[Document version comparisons]
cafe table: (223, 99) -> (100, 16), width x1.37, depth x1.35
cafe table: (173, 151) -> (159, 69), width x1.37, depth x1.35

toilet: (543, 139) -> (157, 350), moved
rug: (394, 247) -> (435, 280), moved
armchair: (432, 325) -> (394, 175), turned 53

...

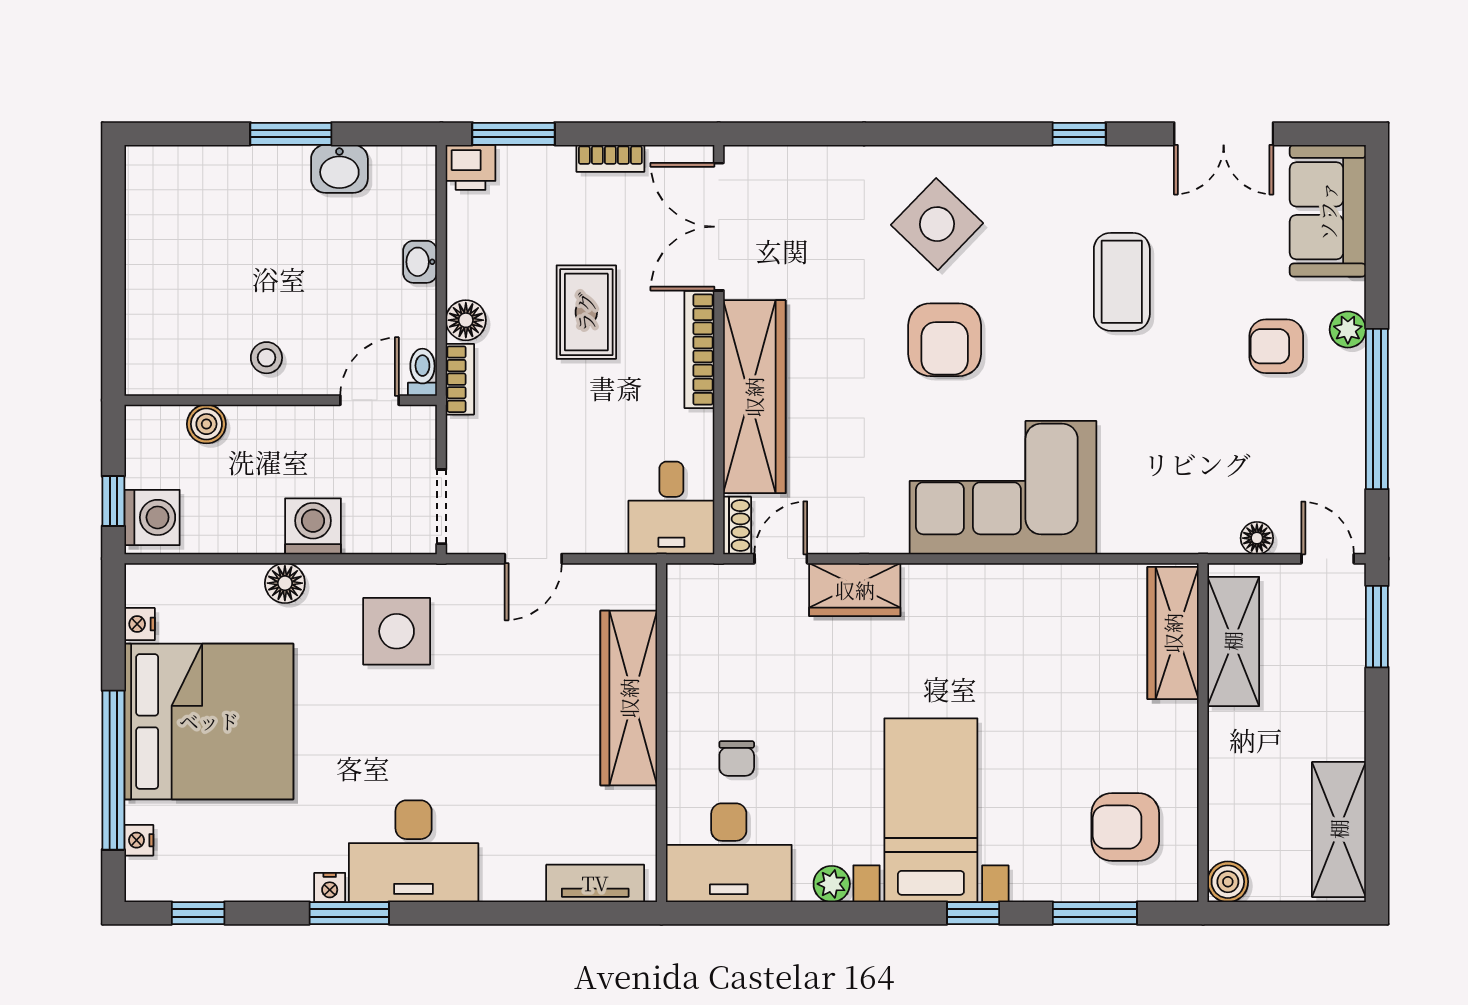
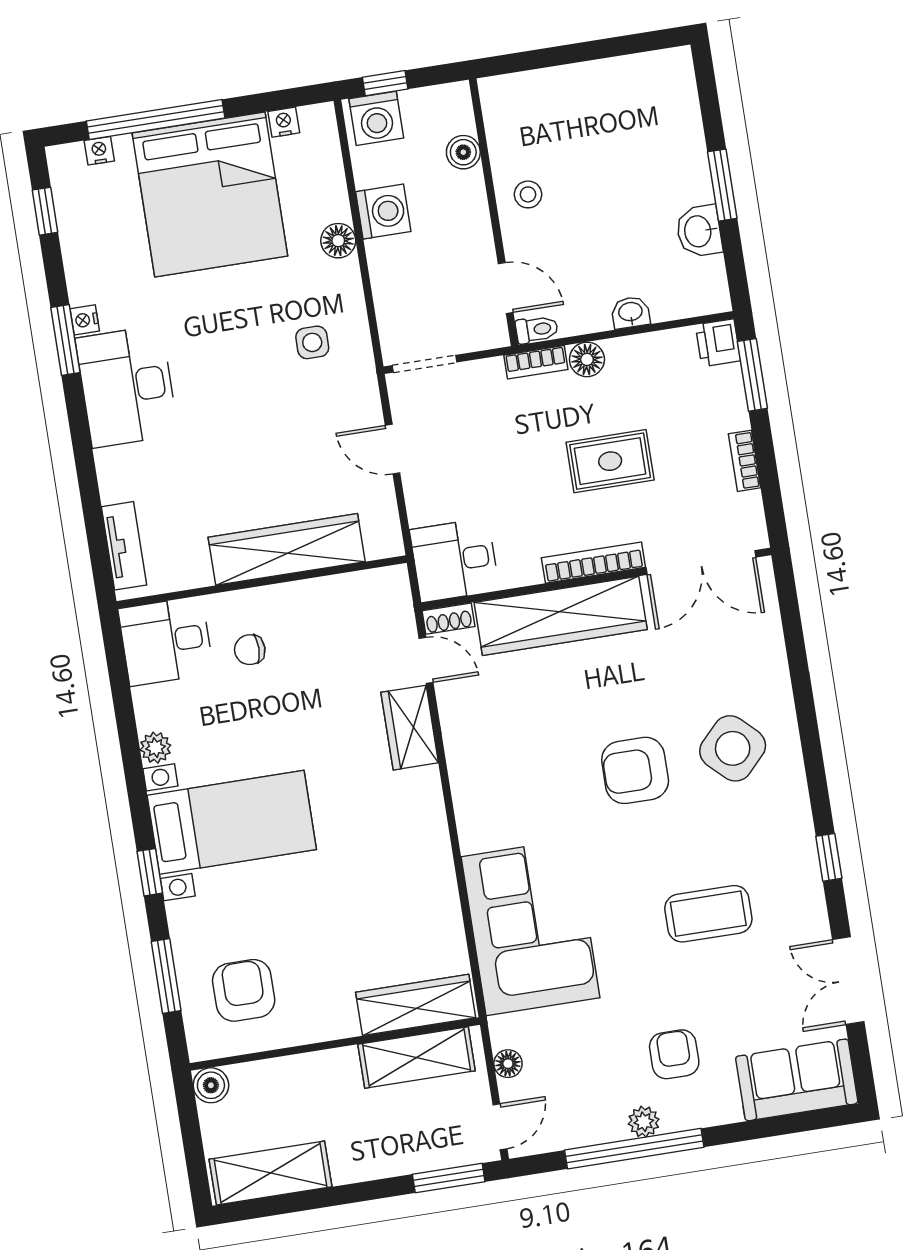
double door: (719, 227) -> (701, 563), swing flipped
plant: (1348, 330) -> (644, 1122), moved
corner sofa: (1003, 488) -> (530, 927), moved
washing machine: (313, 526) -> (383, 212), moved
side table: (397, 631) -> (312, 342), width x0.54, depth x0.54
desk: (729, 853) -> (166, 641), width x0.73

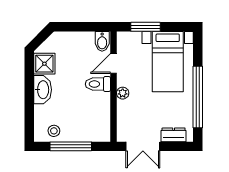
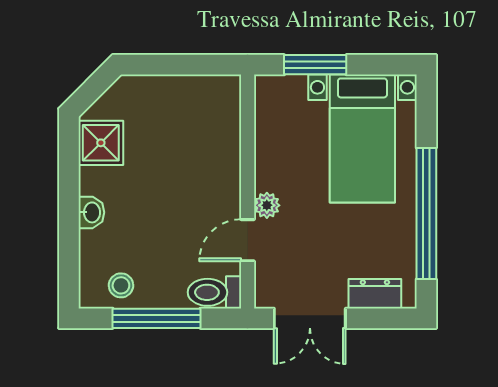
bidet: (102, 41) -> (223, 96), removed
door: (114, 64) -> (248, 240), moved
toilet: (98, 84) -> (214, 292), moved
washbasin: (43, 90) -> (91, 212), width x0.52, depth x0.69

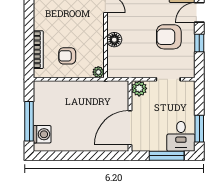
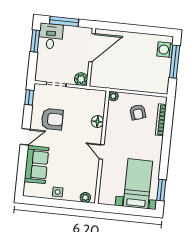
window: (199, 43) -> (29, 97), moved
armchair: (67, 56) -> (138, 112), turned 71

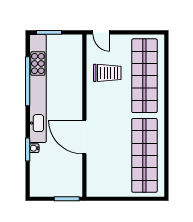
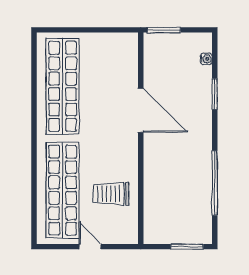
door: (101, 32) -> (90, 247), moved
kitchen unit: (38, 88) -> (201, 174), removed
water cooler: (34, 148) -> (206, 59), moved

__What is expected__: From the entries, report every line in which the string "armchair" occurs.

__Result for this exercise__:
armchair: (432, 325) -> (394, 175), turned 53
armchair: (67, 56) -> (138, 112), turned 71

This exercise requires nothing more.